## Task description
The expected output is every entry, repeated word for word.

## Data provided
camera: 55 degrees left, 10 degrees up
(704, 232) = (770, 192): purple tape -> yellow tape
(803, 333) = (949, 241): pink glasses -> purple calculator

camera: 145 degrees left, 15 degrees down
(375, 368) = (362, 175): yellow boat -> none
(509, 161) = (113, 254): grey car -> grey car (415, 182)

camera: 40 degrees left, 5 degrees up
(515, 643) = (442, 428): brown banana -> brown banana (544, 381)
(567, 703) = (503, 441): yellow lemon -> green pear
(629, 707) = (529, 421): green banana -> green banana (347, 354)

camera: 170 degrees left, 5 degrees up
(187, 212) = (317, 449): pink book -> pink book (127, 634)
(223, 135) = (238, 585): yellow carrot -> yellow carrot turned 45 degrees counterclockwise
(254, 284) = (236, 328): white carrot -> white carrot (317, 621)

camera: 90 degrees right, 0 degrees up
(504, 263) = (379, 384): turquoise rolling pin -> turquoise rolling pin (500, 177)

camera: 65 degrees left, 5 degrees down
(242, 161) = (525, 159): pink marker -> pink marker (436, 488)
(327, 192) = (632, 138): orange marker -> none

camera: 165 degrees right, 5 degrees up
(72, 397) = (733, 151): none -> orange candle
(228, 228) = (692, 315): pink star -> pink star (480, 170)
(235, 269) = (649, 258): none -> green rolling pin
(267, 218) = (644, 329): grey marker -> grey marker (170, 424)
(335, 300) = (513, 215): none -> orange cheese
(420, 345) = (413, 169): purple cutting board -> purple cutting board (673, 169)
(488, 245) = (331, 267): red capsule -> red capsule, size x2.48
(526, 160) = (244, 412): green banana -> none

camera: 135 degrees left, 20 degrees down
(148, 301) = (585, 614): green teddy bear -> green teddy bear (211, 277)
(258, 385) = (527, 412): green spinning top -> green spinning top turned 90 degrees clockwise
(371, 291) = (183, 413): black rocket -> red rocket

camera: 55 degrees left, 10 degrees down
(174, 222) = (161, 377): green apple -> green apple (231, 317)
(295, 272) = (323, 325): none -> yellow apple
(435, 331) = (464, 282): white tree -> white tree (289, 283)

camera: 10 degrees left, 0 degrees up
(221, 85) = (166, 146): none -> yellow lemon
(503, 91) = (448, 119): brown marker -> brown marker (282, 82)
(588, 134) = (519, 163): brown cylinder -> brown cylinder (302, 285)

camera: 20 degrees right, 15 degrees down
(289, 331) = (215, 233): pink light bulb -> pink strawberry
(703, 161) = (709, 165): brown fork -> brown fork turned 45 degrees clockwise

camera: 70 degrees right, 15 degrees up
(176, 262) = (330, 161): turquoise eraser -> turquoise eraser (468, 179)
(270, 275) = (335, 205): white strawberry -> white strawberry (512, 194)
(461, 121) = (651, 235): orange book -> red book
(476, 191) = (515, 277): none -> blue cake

## Completed exercise
camera: 55 degrees left, 10 degrees up
(704, 232) = (770, 192): purple tape -> yellow tape
(803, 333) = (949, 241): pink glasses -> purple calculator

camera: 145 degrees left, 15 degrees down
(375, 368) = (362, 175): yellow boat -> none
(509, 161) = (113, 254): grey car -> grey car (415, 182)

camera: 40 degrees left, 5 degrees up
(515, 643) = (442, 428): brown banana -> brown banana (544, 381)
(567, 703) = (503, 441): yellow lemon -> green pear
(629, 707) = (529, 421): green banana -> green banana (347, 354)

camera: 170 degrees left, 5 degrees up
(187, 212) = (317, 449): pink book -> pink book (127, 634)
(223, 135) = (238, 585): yellow carrot -> yellow carrot turned 45 degrees counterclockwise
(254, 284) = (236, 328): white carrot -> white carrot (317, 621)

camera: 90 degrees right, 0 degrees up
(504, 263) = (379, 384): turquoise rolling pin -> turquoise rolling pin (500, 177)

camera: 65 degrees left, 5 degrees down
(242, 161) = (525, 159): pink marker -> pink marker (436, 488)
(327, 192) = (632, 138): orange marker -> none

camera: 165 degrees right, 5 degrees up
(72, 397) = (733, 151): none -> orange candle
(228, 228) = (692, 315): pink star -> pink star (480, 170)
(235, 269) = (649, 258): none -> green rolling pin
(267, 218) = (644, 329): grey marker -> grey marker (170, 424)
(335, 300) = (513, 215): none -> orange cheese
(420, 345) = (413, 169): purple cutting board -> purple cutting board (673, 169)
(488, 245) = (331, 267): red capsule -> red capsule, size x2.48
(526, 160) = (244, 412): green banana -> none

camera: 135 degrees left, 20 degrees down
(148, 301) = (585, 614): green teddy bear -> green teddy bear (211, 277)
(258, 385) = (527, 412): green spinning top -> green spinning top turned 90 degrees clockwise
(371, 291) = (183, 413): black rocket -> red rocket

camera: 55 degrees left, 10 degrees down
(174, 222) = (161, 377): green apple -> green apple (231, 317)
(295, 272) = (323, 325): none -> yellow apple
(435, 331) = (464, 282): white tree -> white tree (289, 283)

camera: 10 degrees left, 0 degrees up
(221, 85) = (166, 146): none -> yellow lemon
(503, 91) = (448, 119): brown marker -> brown marker (282, 82)
(588, 134) = (519, 163): brown cylinder -> brown cylinder (302, 285)

camera: 20 degrees right, 15 degrees down
(289, 331) = (215, 233): pink light bulb -> pink strawberry
(703, 161) = (709, 165): brown fork -> brown fork turned 45 degrees clockwise

camera: 70 degrees right, 15 degrees up
(176, 262) = (330, 161): turquoise eraser -> turquoise eraser (468, 179)
(270, 275) = (335, 205): white strawberry -> white strawberry (512, 194)
(461, 121) = (651, 235): orange book -> red book
(476, 191) = (515, 277): none -> blue cake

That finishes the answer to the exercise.